Spatial object tracking data

<<<<

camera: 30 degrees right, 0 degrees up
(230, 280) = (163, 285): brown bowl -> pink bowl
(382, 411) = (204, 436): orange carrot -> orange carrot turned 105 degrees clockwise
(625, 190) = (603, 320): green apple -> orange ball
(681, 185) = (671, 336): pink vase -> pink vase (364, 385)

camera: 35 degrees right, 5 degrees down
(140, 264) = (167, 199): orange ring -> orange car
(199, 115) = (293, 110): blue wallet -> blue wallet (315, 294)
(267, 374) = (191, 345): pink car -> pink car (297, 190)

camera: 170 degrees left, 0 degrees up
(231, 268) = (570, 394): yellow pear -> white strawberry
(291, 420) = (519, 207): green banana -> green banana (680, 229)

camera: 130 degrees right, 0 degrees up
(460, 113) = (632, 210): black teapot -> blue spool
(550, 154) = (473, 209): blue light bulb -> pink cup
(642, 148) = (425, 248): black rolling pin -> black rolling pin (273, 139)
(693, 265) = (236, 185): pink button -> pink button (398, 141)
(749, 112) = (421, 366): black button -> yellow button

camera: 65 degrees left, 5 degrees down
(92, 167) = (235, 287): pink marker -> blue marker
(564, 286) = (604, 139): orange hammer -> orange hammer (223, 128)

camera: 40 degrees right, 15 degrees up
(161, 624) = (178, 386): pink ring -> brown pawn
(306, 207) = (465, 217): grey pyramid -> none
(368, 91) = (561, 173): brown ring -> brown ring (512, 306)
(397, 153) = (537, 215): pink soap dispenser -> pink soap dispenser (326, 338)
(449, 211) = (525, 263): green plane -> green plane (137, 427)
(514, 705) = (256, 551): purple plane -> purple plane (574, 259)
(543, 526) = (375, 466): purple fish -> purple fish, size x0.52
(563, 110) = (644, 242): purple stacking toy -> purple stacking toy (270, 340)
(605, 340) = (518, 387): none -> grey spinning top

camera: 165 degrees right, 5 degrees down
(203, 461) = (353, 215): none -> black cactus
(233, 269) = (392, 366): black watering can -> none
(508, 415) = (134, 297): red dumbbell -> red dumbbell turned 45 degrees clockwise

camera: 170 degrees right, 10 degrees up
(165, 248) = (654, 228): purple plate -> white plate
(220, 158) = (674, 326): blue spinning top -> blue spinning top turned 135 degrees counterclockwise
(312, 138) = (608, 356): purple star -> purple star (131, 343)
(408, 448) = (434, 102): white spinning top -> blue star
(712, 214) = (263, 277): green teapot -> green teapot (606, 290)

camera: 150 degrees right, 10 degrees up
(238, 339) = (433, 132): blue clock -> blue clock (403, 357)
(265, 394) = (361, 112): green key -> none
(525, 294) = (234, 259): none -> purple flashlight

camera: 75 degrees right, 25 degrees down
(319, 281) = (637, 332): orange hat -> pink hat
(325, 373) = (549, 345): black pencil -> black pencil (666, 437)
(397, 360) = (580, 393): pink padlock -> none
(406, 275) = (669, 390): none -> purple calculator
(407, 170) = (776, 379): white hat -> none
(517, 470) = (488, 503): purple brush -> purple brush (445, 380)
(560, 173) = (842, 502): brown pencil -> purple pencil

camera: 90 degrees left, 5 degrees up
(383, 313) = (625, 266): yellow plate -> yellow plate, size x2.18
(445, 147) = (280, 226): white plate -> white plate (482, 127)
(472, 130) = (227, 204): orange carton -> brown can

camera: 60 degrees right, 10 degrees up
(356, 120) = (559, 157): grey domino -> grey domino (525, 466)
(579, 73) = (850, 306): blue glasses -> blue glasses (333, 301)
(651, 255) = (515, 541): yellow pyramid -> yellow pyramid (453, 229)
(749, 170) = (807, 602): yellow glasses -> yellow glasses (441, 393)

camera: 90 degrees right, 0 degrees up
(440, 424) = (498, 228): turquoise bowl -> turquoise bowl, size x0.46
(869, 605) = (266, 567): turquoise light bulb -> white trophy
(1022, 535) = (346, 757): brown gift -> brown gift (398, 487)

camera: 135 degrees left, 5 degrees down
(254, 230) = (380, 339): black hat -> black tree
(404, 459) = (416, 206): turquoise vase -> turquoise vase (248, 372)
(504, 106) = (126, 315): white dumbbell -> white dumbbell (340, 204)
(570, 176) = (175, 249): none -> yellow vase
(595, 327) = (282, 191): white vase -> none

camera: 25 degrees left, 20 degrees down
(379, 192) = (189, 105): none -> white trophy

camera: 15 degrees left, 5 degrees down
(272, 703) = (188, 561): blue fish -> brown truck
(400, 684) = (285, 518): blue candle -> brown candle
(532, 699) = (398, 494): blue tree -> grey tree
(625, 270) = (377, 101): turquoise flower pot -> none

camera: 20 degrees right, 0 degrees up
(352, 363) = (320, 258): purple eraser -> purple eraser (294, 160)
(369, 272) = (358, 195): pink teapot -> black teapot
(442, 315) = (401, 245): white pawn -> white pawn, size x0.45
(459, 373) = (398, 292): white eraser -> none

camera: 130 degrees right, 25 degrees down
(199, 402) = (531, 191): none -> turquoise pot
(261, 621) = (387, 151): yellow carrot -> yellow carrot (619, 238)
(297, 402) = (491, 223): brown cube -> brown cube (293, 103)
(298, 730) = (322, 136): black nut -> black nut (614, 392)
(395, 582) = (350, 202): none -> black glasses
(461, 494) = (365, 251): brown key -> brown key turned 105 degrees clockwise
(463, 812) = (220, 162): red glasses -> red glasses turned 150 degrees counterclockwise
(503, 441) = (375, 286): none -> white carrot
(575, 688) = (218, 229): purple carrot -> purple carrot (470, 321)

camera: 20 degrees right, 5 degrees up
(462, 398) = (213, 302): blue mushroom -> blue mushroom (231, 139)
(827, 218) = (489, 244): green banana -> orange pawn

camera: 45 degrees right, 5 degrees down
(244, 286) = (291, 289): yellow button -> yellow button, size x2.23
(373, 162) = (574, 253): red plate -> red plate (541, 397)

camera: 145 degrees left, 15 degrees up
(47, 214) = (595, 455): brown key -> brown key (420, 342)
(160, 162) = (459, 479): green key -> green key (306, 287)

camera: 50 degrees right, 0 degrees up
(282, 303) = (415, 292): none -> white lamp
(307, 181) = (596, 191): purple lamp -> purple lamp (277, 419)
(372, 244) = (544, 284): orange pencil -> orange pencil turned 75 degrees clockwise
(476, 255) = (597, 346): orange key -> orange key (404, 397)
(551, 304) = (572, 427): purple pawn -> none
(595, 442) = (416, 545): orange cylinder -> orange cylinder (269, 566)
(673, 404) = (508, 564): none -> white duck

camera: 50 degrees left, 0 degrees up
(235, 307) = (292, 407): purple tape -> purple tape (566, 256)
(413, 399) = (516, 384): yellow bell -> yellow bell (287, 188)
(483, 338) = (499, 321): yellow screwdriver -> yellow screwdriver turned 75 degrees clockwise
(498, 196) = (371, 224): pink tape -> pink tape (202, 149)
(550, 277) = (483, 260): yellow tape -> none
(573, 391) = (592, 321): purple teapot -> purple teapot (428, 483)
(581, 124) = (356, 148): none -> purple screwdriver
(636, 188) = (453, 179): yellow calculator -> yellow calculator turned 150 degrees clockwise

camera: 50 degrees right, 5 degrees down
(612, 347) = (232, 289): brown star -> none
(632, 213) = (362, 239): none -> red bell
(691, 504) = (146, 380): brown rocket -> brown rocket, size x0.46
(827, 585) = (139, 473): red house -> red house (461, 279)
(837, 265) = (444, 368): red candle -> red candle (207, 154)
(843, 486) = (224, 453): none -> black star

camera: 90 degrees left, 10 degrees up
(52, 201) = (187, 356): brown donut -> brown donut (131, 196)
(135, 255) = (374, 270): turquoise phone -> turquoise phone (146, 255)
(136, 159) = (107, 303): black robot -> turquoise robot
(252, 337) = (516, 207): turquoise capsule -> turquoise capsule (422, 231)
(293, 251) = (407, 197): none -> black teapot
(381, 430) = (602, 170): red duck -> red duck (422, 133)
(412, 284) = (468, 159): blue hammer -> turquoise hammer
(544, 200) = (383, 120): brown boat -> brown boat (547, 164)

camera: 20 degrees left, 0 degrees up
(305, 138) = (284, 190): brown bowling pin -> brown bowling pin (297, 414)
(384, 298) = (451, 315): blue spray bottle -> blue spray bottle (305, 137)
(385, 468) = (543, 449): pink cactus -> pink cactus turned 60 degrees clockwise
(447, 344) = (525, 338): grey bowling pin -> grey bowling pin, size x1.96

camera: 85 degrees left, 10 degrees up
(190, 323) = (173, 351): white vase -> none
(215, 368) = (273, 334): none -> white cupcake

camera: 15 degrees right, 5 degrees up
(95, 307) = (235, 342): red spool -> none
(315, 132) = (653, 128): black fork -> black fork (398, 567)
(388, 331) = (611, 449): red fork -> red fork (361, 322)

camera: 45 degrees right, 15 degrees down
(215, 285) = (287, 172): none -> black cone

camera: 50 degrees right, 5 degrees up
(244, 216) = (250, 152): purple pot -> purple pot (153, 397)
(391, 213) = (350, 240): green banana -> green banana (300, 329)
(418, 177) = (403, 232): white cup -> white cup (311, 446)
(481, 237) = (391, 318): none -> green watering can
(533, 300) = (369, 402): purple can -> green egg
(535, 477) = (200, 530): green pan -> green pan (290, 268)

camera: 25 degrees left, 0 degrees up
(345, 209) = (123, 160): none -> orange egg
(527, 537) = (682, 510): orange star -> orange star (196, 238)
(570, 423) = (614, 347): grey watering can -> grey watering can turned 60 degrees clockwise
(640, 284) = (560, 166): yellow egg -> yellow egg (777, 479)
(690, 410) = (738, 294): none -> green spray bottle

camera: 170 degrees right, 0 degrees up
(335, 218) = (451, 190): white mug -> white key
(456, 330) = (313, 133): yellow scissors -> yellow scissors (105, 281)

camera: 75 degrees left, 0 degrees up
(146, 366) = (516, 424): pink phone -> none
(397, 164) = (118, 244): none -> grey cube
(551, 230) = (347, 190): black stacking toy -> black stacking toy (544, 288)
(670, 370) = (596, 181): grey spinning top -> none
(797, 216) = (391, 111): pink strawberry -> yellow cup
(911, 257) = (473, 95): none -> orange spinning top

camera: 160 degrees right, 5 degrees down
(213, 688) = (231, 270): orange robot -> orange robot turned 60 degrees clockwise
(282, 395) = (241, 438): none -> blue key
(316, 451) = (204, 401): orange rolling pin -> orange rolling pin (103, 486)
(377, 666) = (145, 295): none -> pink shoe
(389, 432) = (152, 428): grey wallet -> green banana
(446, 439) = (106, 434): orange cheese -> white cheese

>>>>

Restate exactly the records above from their first line through the line that holds "(563, 110) = (644, 242): purple", please, including both and leaving out all others.

■ Result
camera: 30 degrees right, 0 degrees up
(230, 280) = (163, 285): brown bowl -> pink bowl
(382, 411) = (204, 436): orange carrot -> orange carrot turned 105 degrees clockwise
(625, 190) = (603, 320): green apple -> orange ball
(681, 185) = (671, 336): pink vase -> pink vase (364, 385)

camera: 35 degrees right, 5 degrees down
(140, 264) = (167, 199): orange ring -> orange car
(199, 115) = (293, 110): blue wallet -> blue wallet (315, 294)
(267, 374) = (191, 345): pink car -> pink car (297, 190)

camera: 170 degrees left, 0 degrees up
(231, 268) = (570, 394): yellow pear -> white strawberry
(291, 420) = (519, 207): green banana -> green banana (680, 229)

camera: 130 degrees right, 0 degrees up
(460, 113) = (632, 210): black teapot -> blue spool
(550, 154) = (473, 209): blue light bulb -> pink cup
(642, 148) = (425, 248): black rolling pin -> black rolling pin (273, 139)
(693, 265) = (236, 185): pink button -> pink button (398, 141)
(749, 112) = (421, 366): black button -> yellow button

camera: 65 degrees left, 5 degrees down
(92, 167) = (235, 287): pink marker -> blue marker
(564, 286) = (604, 139): orange hammer -> orange hammer (223, 128)

camera: 40 degrees right, 15 degrees up
(161, 624) = (178, 386): pink ring -> brown pawn
(306, 207) = (465, 217): grey pyramid -> none
(368, 91) = (561, 173): brown ring -> brown ring (512, 306)
(397, 153) = (537, 215): pink soap dispenser -> pink soap dispenser (326, 338)
(449, 211) = (525, 263): green plane -> green plane (137, 427)
(514, 705) = (256, 551): purple plane -> purple plane (574, 259)
(543, 526) = (375, 466): purple fish -> purple fish, size x0.52
(563, 110) = (644, 242): purple stacking toy -> purple stacking toy (270, 340)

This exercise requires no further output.